(Dataset content)
.....

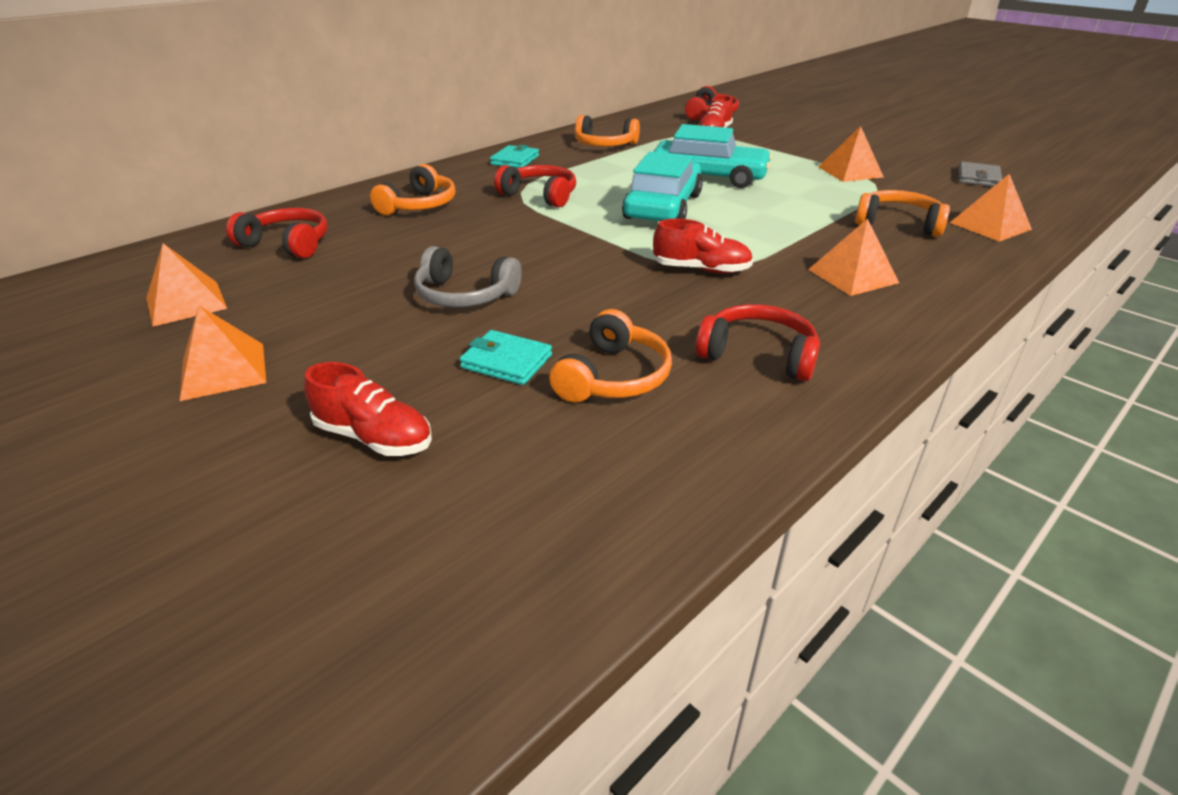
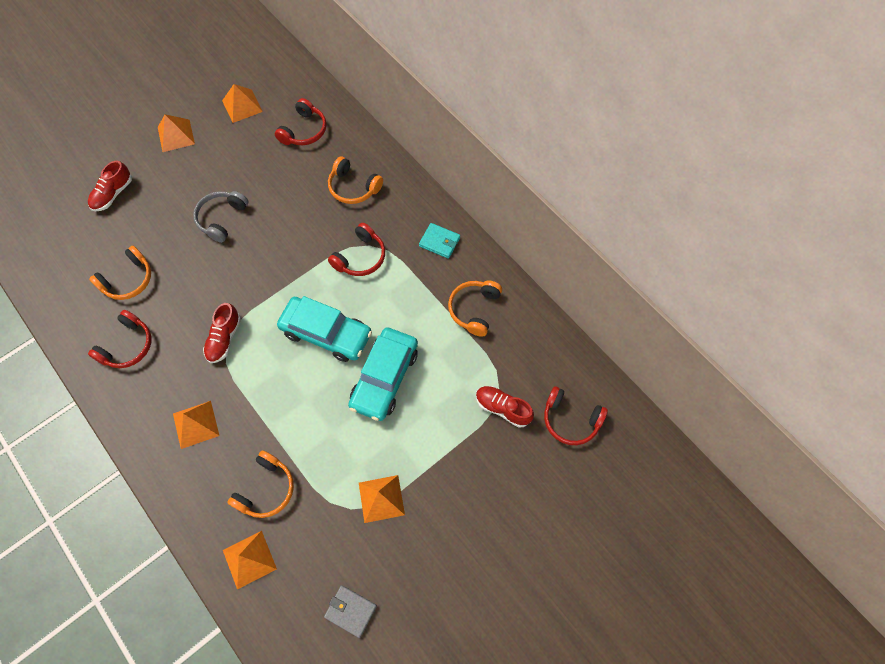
camera: 95 degrees right, 30 degrees up
turquoise wallet [460,330,552,385] -> none
orange headphones [549,309,672,403] -> orange headphones turned 75 degrees counterclockwise [89,246,151,300]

.....

(What is being asked) Output the material word for word, and keep the pictures out.

(Answer for this exercise)
camera: 95 degrees right, 30 degrees up
turquoise wallet [460,330,552,385] -> none
orange headphones [549,309,672,403] -> orange headphones turned 75 degrees counterclockwise [89,246,151,300]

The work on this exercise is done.